Saved data entries

────────────────

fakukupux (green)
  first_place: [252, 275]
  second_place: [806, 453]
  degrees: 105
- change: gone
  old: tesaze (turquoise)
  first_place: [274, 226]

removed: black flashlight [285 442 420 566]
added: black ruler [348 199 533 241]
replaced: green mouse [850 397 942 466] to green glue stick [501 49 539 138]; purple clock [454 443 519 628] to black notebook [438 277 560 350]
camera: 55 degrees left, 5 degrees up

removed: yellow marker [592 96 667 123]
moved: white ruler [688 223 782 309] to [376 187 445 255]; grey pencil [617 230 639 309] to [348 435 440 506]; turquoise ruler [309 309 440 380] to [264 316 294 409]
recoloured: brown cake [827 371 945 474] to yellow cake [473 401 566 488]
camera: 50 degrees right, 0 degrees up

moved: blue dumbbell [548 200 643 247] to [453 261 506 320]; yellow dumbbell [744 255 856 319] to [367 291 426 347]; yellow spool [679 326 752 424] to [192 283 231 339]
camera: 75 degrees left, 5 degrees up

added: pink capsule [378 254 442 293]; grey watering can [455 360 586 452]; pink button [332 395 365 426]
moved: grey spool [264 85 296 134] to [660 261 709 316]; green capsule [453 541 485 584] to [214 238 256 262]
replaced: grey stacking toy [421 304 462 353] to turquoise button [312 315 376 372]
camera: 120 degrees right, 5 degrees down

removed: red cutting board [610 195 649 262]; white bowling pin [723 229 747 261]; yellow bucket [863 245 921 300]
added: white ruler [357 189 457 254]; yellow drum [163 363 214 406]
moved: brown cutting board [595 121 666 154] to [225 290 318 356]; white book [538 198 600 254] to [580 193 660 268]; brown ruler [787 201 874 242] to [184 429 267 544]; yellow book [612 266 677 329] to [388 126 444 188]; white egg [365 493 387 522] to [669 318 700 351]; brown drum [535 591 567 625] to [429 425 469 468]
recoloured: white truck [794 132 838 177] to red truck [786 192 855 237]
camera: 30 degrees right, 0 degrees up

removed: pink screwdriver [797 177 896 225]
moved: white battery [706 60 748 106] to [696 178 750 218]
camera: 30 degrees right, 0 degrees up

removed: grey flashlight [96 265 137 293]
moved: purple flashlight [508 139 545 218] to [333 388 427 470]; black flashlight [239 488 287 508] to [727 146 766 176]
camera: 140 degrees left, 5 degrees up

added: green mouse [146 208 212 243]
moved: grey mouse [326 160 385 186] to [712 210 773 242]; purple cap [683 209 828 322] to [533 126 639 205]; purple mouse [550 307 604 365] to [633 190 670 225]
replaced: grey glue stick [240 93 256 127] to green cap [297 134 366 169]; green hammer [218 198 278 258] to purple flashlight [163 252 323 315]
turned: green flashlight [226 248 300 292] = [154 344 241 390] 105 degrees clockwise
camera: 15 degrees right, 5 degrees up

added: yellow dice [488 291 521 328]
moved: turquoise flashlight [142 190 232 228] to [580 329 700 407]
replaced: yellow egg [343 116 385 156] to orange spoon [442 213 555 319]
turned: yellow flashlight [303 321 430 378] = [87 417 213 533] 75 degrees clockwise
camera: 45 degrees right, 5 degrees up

────────────────

* **REQUIREMENT**: Reproduce the entries exactly, dropping nothing.

* **REPLY**:
fakukupux (green)
  first_place: [252, 275]
  second_place: [806, 453]
  degrees: 105
- change: gone
  old: tesaze (turquoise)
  first_place: [274, 226]

removed: black flashlight [285 442 420 566]
added: black ruler [348 199 533 241]
replaced: green mouse [850 397 942 466] to green glue stick [501 49 539 138]; purple clock [454 443 519 628] to black notebook [438 277 560 350]
camera: 55 degrees left, 5 degrees up

removed: yellow marker [592 96 667 123]
moved: white ruler [688 223 782 309] to [376 187 445 255]; grey pencil [617 230 639 309] to [348 435 440 506]; turquoise ruler [309 309 440 380] to [264 316 294 409]
recoloured: brown cake [827 371 945 474] to yellow cake [473 401 566 488]
camera: 50 degrees right, 0 degrees up

moved: blue dumbbell [548 200 643 247] to [453 261 506 320]; yellow dumbbell [744 255 856 319] to [367 291 426 347]; yellow spool [679 326 752 424] to [192 283 231 339]
camera: 75 degrees left, 5 degrees up

added: pink capsule [378 254 442 293]; grey watering can [455 360 586 452]; pink button [332 395 365 426]
moved: grey spool [264 85 296 134] to [660 261 709 316]; green capsule [453 541 485 584] to [214 238 256 262]
replaced: grey stacking toy [421 304 462 353] to turquoise button [312 315 376 372]
camera: 120 degrees right, 5 degrees down

removed: red cutting board [610 195 649 262]; white bowling pin [723 229 747 261]; yellow bucket [863 245 921 300]
added: white ruler [357 189 457 254]; yellow drum [163 363 214 406]
moved: brown cutting board [595 121 666 154] to [225 290 318 356]; white book [538 198 600 254] to [580 193 660 268]; brown ruler [787 201 874 242] to [184 429 267 544]; yellow book [612 266 677 329] to [388 126 444 188]; white egg [365 493 387 522] to [669 318 700 351]; brown drum [535 591 567 625] to [429 425 469 468]
recoloured: white truck [794 132 838 177] to red truck [786 192 855 237]
camera: 30 degrees right, 0 degrees up

removed: pink screwdriver [797 177 896 225]
moved: white battery [706 60 748 106] to [696 178 750 218]
camera: 30 degrees right, 0 degrees up

removed: grey flashlight [96 265 137 293]
moved: purple flashlight [508 139 545 218] to [333 388 427 470]; black flashlight [239 488 287 508] to [727 146 766 176]
camera: 140 degrees left, 5 degrees up

added: green mouse [146 208 212 243]
moved: grey mouse [326 160 385 186] to [712 210 773 242]; purple cap [683 209 828 322] to [533 126 639 205]; purple mouse [550 307 604 365] to [633 190 670 225]
replaced: grey glue stick [240 93 256 127] to green cap [297 134 366 169]; green hammer [218 198 278 258] to purple flashlight [163 252 323 315]
turned: green flashlight [226 248 300 292] = [154 344 241 390] 105 degrees clockwise
camera: 15 degrees right, 5 degrees up

added: yellow dice [488 291 521 328]
moved: turquoise flashlight [142 190 232 228] to [580 329 700 407]
replaced: yellow egg [343 116 385 156] to orange spoon [442 213 555 319]
turned: yellow flashlight [303 321 430 378] = [87 417 213 533] 75 degrees clockwise
camera: 45 degrees right, 5 degrees up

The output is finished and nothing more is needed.